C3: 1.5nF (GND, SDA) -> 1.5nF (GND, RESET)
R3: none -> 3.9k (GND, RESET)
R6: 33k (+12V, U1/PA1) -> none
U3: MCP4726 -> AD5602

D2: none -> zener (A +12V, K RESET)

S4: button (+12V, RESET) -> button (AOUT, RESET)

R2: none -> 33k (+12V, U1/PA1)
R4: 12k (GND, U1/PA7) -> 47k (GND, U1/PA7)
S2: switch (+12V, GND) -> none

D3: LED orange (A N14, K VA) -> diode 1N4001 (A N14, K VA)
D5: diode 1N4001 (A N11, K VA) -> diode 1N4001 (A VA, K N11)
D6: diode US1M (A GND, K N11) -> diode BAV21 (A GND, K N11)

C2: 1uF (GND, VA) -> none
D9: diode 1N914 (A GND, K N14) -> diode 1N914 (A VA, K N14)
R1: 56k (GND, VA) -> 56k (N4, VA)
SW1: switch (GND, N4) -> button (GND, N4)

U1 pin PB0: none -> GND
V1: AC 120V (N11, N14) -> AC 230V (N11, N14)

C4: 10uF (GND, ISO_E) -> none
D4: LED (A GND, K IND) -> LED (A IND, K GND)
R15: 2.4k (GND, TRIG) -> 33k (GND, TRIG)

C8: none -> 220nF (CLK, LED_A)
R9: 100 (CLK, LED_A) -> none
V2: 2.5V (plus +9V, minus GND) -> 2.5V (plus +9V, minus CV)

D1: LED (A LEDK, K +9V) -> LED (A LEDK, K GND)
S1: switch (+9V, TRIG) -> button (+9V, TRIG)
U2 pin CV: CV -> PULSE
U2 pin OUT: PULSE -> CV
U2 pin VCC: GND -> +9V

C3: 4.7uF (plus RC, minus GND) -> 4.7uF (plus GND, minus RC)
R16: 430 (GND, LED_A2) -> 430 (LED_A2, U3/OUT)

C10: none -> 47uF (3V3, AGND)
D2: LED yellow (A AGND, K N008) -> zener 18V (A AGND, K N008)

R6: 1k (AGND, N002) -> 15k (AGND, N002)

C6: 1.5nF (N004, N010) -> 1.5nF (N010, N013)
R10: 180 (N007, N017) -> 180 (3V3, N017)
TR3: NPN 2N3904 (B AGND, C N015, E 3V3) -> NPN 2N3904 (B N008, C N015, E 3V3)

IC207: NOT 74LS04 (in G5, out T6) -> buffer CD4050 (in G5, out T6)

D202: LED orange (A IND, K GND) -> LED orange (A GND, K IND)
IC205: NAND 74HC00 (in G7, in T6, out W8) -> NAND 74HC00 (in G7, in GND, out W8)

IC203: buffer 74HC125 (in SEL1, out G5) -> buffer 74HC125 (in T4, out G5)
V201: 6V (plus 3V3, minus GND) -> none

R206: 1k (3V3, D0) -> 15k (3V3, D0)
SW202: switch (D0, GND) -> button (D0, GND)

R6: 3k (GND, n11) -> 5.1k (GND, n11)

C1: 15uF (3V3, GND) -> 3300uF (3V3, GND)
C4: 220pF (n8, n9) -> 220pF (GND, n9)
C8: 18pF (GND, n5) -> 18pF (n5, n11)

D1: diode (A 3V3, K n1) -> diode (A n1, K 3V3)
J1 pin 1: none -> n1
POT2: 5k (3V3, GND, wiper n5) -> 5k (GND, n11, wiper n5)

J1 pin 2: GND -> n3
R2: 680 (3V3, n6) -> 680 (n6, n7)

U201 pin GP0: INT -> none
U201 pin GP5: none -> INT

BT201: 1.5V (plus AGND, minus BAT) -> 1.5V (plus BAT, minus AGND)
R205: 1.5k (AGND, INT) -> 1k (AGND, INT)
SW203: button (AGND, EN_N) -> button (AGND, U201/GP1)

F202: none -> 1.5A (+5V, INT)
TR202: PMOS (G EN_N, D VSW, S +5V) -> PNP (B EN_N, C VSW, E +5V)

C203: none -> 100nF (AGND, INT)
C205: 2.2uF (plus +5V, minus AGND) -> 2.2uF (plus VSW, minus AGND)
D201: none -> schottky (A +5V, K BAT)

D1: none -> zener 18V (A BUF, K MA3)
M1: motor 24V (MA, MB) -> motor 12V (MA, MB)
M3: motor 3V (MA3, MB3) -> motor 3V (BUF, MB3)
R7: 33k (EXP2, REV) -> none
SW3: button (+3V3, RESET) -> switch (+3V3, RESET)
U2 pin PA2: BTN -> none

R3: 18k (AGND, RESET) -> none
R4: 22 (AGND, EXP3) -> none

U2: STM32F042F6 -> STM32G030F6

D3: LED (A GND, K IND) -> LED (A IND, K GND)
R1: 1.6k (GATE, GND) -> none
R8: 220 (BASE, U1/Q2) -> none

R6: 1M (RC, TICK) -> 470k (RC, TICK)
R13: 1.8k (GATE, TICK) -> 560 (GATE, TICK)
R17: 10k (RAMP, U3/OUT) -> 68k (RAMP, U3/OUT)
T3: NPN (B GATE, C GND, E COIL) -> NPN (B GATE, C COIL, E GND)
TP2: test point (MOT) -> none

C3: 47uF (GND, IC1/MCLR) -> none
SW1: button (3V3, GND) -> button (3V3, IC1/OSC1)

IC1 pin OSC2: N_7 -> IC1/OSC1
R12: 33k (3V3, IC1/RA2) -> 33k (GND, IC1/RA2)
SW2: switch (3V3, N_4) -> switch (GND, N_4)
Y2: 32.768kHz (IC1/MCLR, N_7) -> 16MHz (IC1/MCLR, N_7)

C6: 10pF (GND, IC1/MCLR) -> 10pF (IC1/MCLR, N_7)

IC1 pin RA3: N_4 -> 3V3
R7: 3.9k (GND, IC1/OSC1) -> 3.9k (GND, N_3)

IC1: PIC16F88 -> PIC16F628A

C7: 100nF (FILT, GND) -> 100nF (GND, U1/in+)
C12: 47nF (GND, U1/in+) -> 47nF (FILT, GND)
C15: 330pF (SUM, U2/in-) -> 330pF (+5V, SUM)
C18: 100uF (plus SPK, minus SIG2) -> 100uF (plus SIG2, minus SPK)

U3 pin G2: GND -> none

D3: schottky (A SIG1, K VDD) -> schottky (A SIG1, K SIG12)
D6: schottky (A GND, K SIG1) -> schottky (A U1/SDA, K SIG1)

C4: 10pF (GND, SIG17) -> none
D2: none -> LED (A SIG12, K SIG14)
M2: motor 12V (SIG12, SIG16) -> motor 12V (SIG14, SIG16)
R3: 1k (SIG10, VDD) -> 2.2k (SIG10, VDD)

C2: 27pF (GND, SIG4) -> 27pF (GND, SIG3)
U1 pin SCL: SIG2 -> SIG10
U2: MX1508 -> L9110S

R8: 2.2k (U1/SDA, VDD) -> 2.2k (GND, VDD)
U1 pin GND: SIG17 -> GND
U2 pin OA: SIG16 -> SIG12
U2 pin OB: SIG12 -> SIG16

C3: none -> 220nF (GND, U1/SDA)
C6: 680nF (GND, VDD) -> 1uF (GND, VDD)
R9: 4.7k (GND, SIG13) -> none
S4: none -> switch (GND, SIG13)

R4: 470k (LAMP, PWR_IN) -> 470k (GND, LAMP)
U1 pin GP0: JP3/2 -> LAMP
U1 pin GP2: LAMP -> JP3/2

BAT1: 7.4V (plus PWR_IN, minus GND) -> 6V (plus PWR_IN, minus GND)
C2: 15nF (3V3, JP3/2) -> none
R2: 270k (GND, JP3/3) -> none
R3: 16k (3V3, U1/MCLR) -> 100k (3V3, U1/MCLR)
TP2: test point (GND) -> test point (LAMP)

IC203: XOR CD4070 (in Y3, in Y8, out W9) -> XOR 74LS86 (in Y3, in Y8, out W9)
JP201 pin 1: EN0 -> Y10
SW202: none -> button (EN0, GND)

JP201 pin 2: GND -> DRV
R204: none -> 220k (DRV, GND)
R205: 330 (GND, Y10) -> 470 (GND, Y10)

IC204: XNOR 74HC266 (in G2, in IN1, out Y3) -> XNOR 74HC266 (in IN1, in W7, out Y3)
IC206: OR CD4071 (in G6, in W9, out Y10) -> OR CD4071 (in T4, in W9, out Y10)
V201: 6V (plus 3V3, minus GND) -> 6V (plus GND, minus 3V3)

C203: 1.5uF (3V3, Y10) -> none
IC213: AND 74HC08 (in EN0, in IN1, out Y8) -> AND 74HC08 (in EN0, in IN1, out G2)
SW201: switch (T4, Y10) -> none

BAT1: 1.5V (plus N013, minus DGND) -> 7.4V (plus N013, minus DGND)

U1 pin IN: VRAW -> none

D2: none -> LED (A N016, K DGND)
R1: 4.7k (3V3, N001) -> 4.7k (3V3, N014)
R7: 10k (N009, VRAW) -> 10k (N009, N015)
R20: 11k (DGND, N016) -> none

▬▬▬

## Assignment
Return each line of the material in which the string "zener" can be found.

## Task result
D2: none -> zener (A +12V, K RESET)
D2: LED yellow (A AGND, K N008) -> zener 18V (A AGND, K N008)
D1: none -> zener 18V (A BUF, K MA3)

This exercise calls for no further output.